* _Assignment_
Each line in the listing below that contains "toothbrush" should be returned.

»»

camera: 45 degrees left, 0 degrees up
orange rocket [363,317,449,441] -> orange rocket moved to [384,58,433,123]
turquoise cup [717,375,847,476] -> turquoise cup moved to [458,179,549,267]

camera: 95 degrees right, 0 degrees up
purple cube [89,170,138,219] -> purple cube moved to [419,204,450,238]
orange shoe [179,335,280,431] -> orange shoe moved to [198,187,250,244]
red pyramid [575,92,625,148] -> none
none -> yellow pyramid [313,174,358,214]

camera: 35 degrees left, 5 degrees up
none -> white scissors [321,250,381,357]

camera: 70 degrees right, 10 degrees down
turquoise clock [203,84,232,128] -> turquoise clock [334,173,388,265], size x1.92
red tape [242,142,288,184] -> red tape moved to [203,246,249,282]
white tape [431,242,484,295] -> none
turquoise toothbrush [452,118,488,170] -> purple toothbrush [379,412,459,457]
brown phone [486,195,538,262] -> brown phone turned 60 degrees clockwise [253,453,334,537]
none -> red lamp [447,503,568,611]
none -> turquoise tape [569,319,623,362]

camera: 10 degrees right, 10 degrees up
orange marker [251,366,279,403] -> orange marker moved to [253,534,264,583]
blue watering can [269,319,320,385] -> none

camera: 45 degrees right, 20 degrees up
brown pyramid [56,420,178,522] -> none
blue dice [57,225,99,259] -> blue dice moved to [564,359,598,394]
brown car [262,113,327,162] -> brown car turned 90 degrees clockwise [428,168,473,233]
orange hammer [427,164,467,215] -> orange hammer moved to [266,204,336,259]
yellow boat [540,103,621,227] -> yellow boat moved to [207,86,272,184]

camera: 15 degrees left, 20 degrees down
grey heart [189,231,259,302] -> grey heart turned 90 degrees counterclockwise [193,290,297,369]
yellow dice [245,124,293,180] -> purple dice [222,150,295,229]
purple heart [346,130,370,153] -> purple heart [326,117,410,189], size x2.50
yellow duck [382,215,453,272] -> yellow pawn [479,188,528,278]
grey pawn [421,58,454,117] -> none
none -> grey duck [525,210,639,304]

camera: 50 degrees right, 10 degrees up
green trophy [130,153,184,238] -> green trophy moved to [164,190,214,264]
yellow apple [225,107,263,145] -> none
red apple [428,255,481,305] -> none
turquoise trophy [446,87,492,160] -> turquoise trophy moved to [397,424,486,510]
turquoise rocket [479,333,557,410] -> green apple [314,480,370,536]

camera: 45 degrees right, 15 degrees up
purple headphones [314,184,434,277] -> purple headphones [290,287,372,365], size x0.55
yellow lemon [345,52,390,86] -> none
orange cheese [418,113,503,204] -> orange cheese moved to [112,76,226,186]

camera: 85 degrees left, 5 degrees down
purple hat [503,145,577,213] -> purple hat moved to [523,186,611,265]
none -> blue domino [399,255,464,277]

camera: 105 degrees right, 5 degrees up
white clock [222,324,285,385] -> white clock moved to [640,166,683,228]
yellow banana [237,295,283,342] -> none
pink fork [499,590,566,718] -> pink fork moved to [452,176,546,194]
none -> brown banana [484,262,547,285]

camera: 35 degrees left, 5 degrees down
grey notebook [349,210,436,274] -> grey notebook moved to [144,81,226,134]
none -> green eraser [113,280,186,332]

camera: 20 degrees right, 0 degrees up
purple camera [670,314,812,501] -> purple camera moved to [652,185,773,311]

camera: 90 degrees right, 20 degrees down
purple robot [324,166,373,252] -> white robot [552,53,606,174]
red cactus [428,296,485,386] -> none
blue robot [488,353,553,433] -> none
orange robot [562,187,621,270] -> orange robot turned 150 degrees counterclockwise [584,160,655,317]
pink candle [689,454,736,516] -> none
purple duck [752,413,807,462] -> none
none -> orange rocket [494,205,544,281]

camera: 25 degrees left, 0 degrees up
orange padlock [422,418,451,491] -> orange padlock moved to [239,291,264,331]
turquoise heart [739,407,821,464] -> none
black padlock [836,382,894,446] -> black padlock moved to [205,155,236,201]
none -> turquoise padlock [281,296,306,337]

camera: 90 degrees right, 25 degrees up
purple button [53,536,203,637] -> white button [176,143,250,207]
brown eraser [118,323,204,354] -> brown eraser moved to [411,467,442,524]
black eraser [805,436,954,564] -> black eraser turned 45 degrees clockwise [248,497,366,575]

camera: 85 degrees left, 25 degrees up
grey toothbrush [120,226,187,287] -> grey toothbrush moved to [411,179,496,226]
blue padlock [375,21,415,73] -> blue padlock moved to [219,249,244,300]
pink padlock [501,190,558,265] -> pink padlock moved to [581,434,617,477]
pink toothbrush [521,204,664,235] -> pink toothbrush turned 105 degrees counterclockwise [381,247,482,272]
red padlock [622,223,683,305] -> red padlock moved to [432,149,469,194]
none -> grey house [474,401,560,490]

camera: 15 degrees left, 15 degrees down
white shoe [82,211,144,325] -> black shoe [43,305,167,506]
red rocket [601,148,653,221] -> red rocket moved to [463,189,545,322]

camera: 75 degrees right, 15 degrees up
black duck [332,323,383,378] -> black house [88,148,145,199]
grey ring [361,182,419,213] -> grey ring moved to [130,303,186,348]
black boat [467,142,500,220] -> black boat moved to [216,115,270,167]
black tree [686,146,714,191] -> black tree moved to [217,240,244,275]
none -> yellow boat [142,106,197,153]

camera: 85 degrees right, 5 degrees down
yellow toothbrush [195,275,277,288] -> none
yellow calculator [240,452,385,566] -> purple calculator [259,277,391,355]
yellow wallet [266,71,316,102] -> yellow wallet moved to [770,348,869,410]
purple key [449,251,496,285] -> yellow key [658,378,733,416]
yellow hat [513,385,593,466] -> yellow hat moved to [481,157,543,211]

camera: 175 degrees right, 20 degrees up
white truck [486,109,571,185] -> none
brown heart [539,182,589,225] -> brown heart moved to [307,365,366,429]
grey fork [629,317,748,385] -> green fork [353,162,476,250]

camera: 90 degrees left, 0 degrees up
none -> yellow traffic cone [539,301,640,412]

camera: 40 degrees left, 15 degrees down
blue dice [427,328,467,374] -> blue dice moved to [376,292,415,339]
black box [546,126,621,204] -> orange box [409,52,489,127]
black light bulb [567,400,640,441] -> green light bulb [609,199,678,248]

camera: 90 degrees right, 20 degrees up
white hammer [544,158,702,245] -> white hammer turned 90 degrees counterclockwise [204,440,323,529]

««

* _Solved exercise_
turquoise toothbrush [452,118,488,170] -> purple toothbrush [379,412,459,457]
grey toothbrush [120,226,187,287] -> grey toothbrush moved to [411,179,496,226]
pink toothbrush [521,204,664,235] -> pink toothbrush turned 105 degrees counterclockwise [381,247,482,272]
yellow toothbrush [195,275,277,288] -> none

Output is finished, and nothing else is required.